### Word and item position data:
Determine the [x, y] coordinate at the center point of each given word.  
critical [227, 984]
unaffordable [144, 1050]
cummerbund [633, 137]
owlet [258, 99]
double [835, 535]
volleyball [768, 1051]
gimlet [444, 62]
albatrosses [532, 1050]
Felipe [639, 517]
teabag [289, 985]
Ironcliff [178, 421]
* * *
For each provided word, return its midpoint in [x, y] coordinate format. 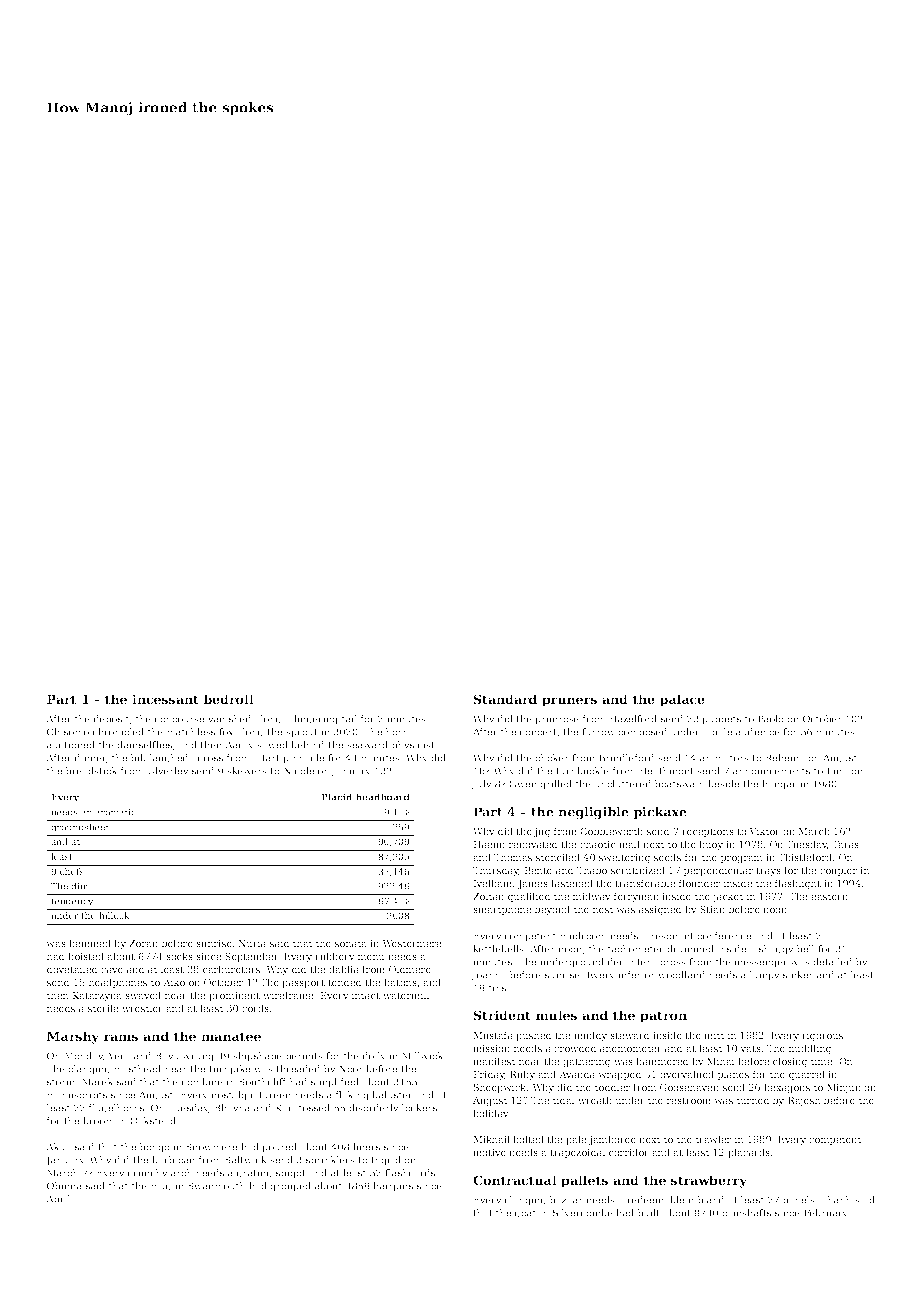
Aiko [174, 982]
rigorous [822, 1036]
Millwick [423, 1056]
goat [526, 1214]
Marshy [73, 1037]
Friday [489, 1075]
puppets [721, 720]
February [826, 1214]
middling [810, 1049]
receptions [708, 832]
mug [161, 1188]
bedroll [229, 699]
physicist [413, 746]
* * *
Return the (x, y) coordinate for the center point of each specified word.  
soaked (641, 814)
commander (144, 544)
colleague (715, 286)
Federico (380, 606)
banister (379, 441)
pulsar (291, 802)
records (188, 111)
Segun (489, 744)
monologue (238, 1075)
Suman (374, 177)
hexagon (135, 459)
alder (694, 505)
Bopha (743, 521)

### Written request:
Switch "owlet" to "eaglet" in everything from the line containing "Determine the [x, y]" down to the line containing "Ironcliff [178, 421]", and write those lines out again with nothing else changed.

### Task answer:
Determine the [x, y] coordinate at the center point of each given word.  
critical [227, 984]
unaffordable [144, 1050]
cummerbund [633, 137]
eaglet [258, 99]
double [835, 535]
volleyball [768, 1051]
gimlet [444, 62]
albatrosses [532, 1050]
Felipe [639, 517]
teabag [289, 985]
Ironcliff [178, 421]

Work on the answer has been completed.